Start of Block

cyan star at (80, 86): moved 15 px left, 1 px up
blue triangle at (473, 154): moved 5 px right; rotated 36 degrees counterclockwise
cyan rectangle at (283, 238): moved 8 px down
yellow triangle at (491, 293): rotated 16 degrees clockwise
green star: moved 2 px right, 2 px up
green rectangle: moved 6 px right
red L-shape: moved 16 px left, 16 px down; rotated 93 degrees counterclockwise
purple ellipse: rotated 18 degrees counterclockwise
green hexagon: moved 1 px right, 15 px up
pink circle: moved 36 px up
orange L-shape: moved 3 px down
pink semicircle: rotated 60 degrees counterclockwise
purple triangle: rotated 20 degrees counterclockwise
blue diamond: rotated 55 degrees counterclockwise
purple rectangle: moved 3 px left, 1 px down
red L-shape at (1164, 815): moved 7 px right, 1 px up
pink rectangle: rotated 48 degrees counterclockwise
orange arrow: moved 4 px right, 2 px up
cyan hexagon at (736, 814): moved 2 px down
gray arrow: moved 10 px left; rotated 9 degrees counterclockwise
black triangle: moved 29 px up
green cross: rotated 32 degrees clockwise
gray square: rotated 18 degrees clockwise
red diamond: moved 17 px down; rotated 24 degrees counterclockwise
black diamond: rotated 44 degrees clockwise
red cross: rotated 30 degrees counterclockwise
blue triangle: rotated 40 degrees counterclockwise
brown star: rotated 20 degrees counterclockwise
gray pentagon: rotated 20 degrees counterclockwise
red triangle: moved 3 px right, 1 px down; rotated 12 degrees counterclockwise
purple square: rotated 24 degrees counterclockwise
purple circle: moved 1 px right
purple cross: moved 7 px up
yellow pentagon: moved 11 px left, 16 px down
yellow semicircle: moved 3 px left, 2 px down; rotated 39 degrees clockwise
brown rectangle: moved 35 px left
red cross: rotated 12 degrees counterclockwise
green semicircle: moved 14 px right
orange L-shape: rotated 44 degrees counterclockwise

End of Block

**TASK BRIEF**
Transcribe all the data word for word, as it appears above.

**TASK RESPONSE**
cyan star at (80, 86): moved 15 px left, 1 px up
blue triangle at (473, 154): moved 5 px right; rotated 36 degrees counterclockwise
cyan rectangle at (283, 238): moved 8 px down
yellow triangle at (491, 293): rotated 16 degrees clockwise
green star: moved 2 px right, 2 px up
green rectangle: moved 6 px right
red L-shape: moved 16 px left, 16 px down; rotated 93 degrees counterclockwise
purple ellipse: rotated 18 degrees counterclockwise
green hexagon: moved 1 px right, 15 px up
pink circle: moved 36 px up
orange L-shape: moved 3 px down
pink semicircle: rotated 60 degrees counterclockwise
purple triangle: rotated 20 degrees counterclockwise
blue diamond: rotated 55 degrees counterclockwise
purple rectangle: moved 3 px left, 1 px down
red L-shape at (1164, 815): moved 7 px right, 1 px up
pink rectangle: rotated 48 degrees counterclockwise
orange arrow: moved 4 px right, 2 px up
cyan hexagon at (736, 814): moved 2 px down
gray arrow: moved 10 px left; rotated 9 degrees counterclockwise
black triangle: moved 29 px up
green cross: rotated 32 degrees clockwise
gray square: rotated 18 degrees clockwise
red diamond: moved 17 px down; rotated 24 degrees counterclockwise
black diamond: rotated 44 degrees clockwise
red cross: rotated 30 degrees counterclockwise
blue triangle: rotated 40 degrees counterclockwise
brown star: rotated 20 degrees counterclockwise
gray pentagon: rotated 20 degrees counterclockwise
red triangle: moved 3 px right, 1 px down; rotated 12 degrees counterclockwise
purple square: rotated 24 degrees counterclockwise
purple circle: moved 1 px right
purple cross: moved 7 px up
yellow pentagon: moved 11 px left, 16 px down
yellow semicircle: moved 3 px left, 2 px down; rotated 39 degrees clockwise
brown rectangle: moved 35 px left
red cross: rotated 12 degrees counterclockwise
green semicircle: moved 14 px right
orange L-shape: rotated 44 degrees counterclockwise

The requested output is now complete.